[Required work]
Without including any pictures, write out the data below exactly.

[Data for this exercise]
= = = = = = =

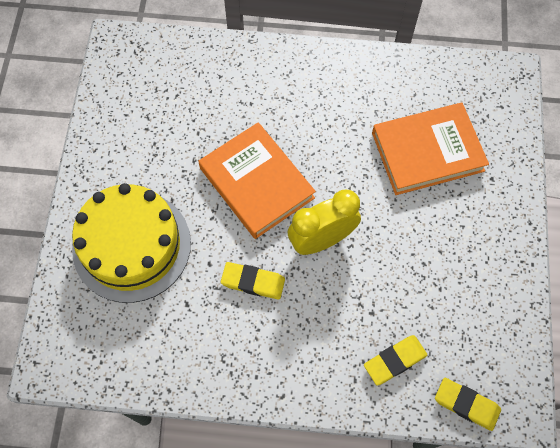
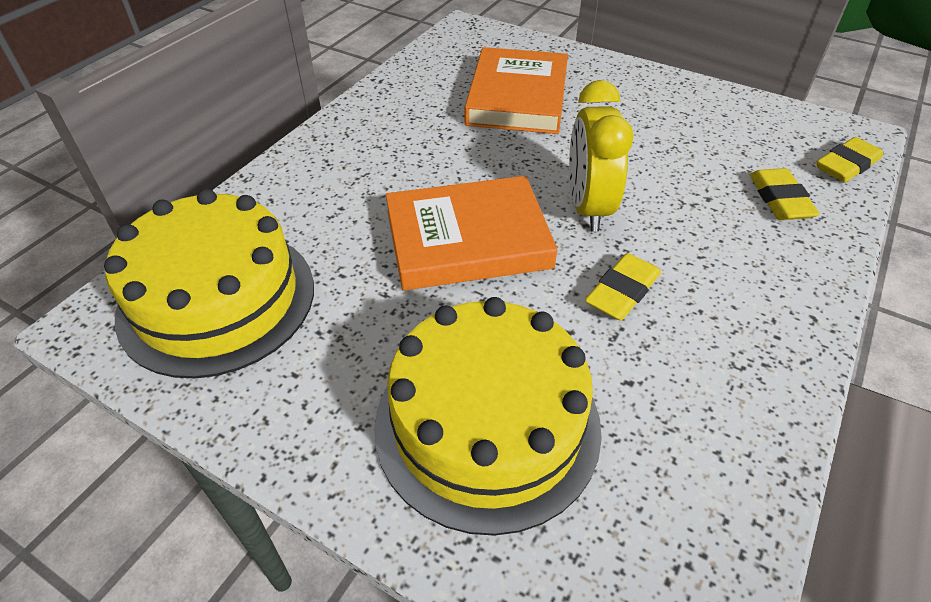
camera: 65 degrees left, 20 degrees down
none -> yellow cake [104,189,314,379]

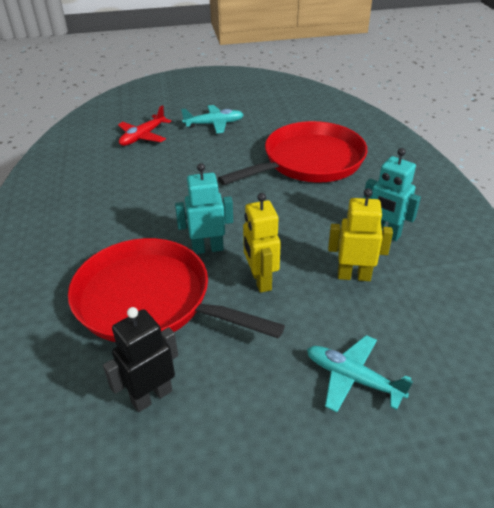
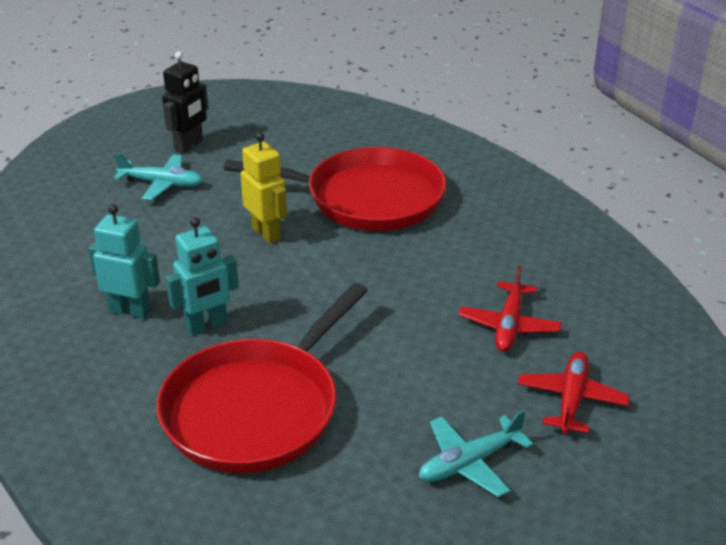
camera: 160 degrees right, 5 degrees down
black robot [103,307,178,412] -> black robot moved to [162,51,208,154]
turquoise robot [175,163,233,254] -> turquoise robot moved to [166,217,239,335]
yellow robot [328,188,393,281] -> none
none -> red plane [459,266,562,352]

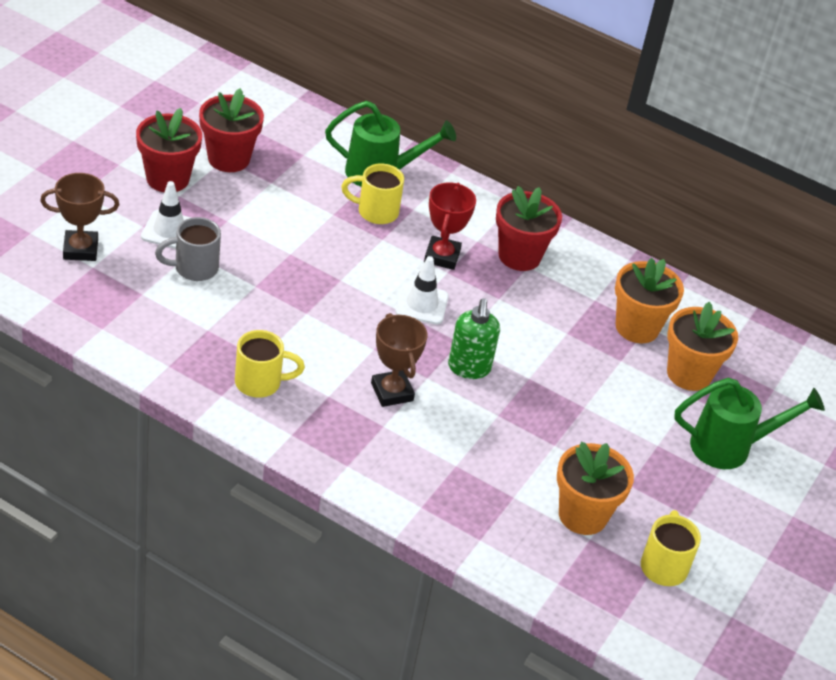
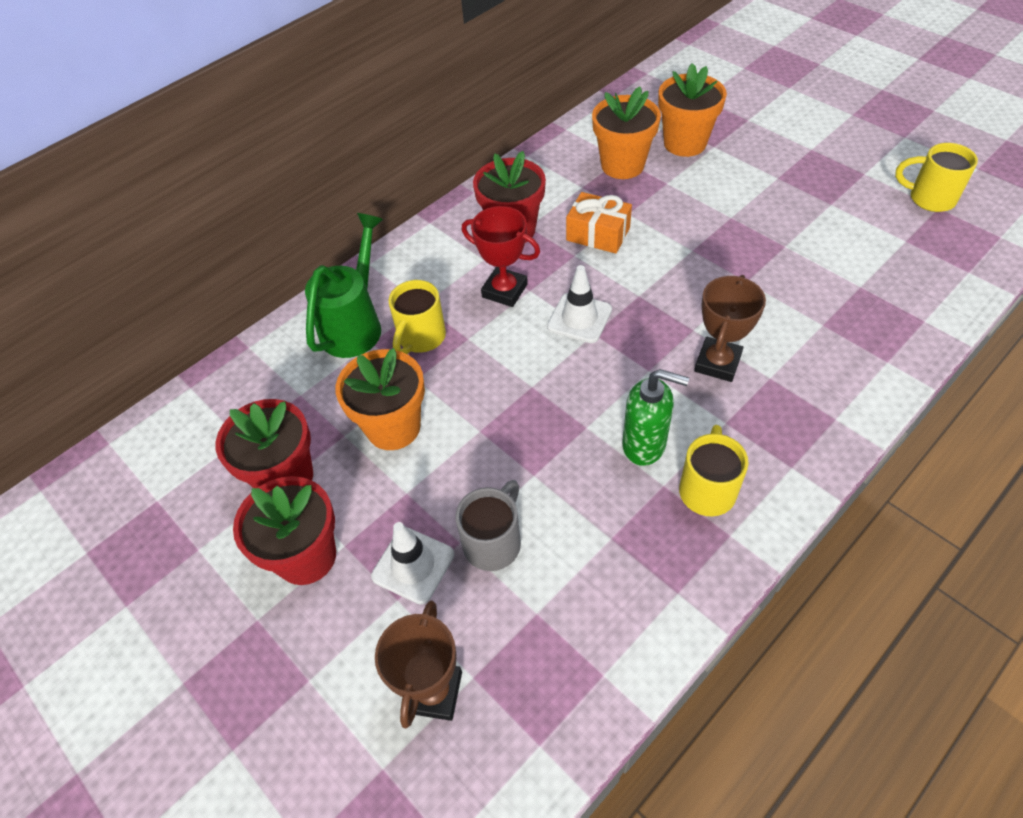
camera: 65 degrees left, 10 degrees up
grey mug [155,217,221,281] -> grey mug turned 150 degrees counterclockwise [455,480,521,571]
brown trophy [371,313,428,407] -> brown trophy turned 60 degrees counterclockwise [694,275,766,382]
green soap dispenser [448,298,500,379] -> green soap dispenser moved to [622,369,689,466]
orange flower pot [557,442,634,535] -> orange flower pot moved to [336,348,425,450]
green watering can [674,378,825,469] -> none
none -> orange gift [566,192,632,254]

= = = = = = =

[Task answer]
camera: 65 degrees left, 20 degrees down
none -> yellow cake [104,189,314,379]

camera: 160 degrees right, 5 degrees down
black robot [103,307,178,412] -> black robot moved to [162,51,208,154]
turquoise robot [175,163,233,254] -> turquoise robot moved to [166,217,239,335]
yellow robot [328,188,393,281] -> none
none -> red plane [459,266,562,352]

camera: 65 degrees left, 10 degrees up
grey mug [155,217,221,281] -> grey mug turned 150 degrees counterclockwise [455,480,521,571]
brown trophy [371,313,428,407] -> brown trophy turned 60 degrees counterclockwise [694,275,766,382]
green soap dispenser [448,298,500,379] -> green soap dispenser moved to [622,369,689,466]
orange flower pot [557,442,634,535] -> orange flower pot moved to [336,348,425,450]
green watering can [674,378,825,469] -> none
none -> orange gift [566,192,632,254]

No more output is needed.